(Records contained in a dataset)
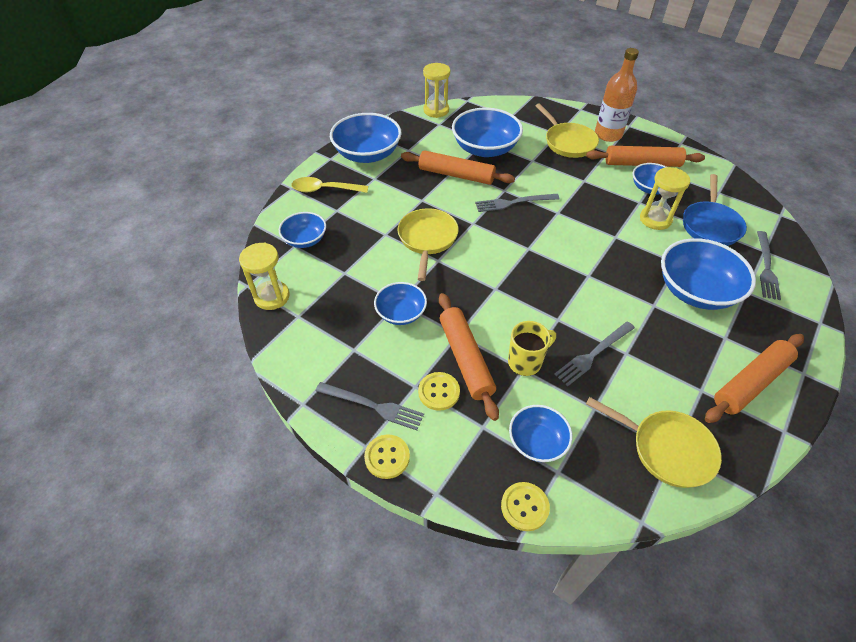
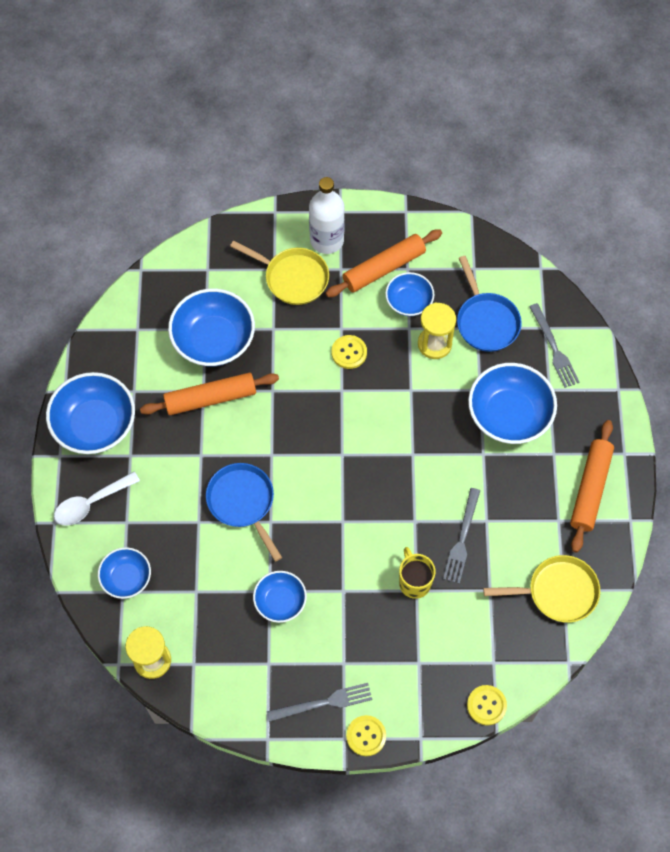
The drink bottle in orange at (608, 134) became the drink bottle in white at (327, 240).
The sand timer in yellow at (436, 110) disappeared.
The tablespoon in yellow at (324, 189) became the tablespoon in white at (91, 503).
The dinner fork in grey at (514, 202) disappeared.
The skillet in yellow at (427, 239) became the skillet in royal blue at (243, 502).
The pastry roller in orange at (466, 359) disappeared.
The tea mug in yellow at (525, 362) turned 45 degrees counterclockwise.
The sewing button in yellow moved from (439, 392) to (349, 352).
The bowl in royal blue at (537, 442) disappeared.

**WHAT IS BEING ASKED**
Show every line in the entries above that contains the string "became".

**ANSWER AREA**
The drink bottle in orange at (608, 134) became the drink bottle in white at (327, 240).
The tablespoon in yellow at (324, 189) became the tablespoon in white at (91, 503).
The skillet in yellow at (427, 239) became the skillet in royal blue at (243, 502).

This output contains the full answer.